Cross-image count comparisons
:::

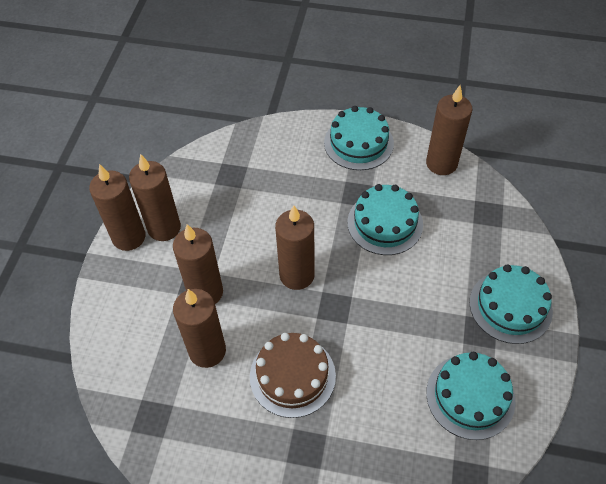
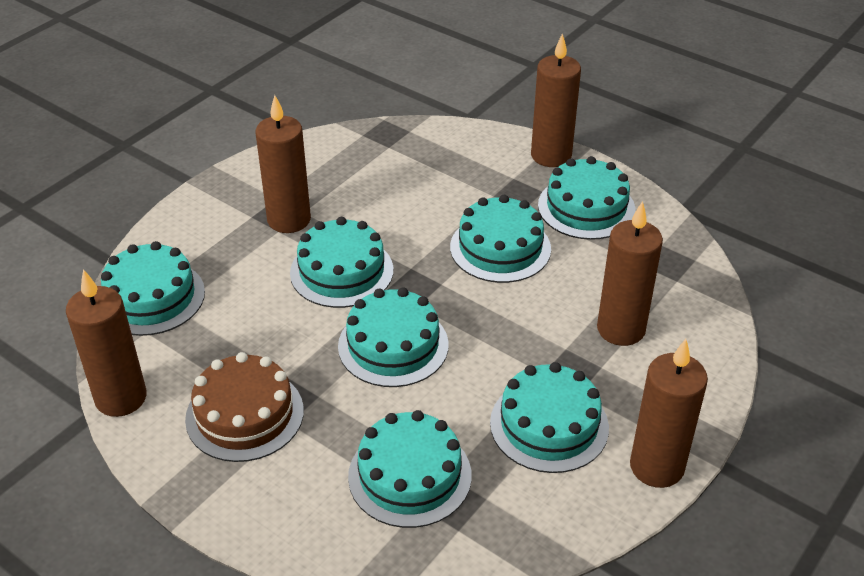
brown candle: 6 -> 5
turquoise cake: 4 -> 7

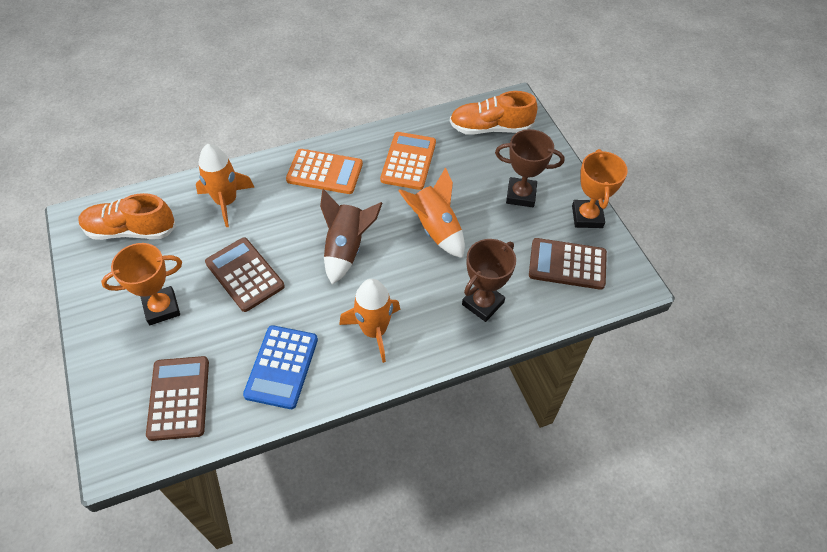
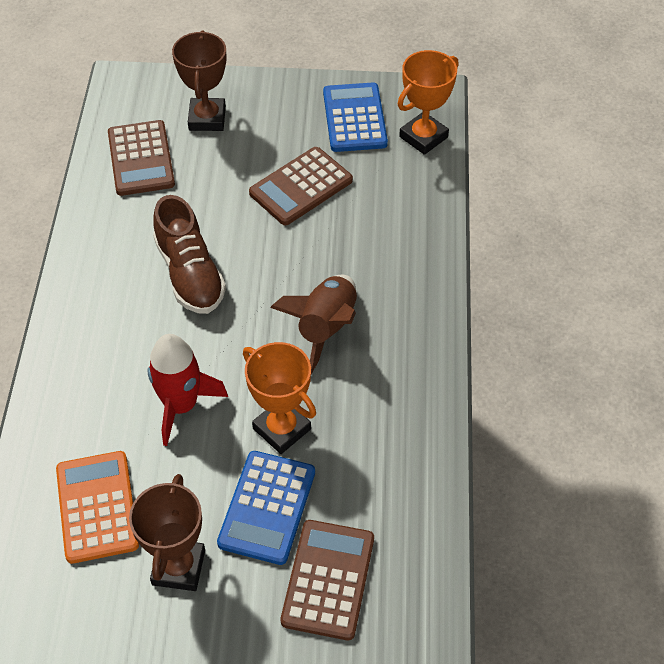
blue calculator: 1 -> 2
brown shoe: 0 -> 1
orange calculator: 2 -> 1
orange rocket: 3 -> 0
orange shoe: 2 -> 0
red rocket: 0 -> 1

:::

→ Exercise objective
Retype all of the data above word for word, excluding the pictures.

→ Solution for this problem
brown candle: 6 -> 5
turquoise cake: 4 -> 7

blue calculator: 1 -> 2
brown shoe: 0 -> 1
orange calculator: 2 -> 1
orange rocket: 3 -> 0
orange shoe: 2 -> 0
red rocket: 0 -> 1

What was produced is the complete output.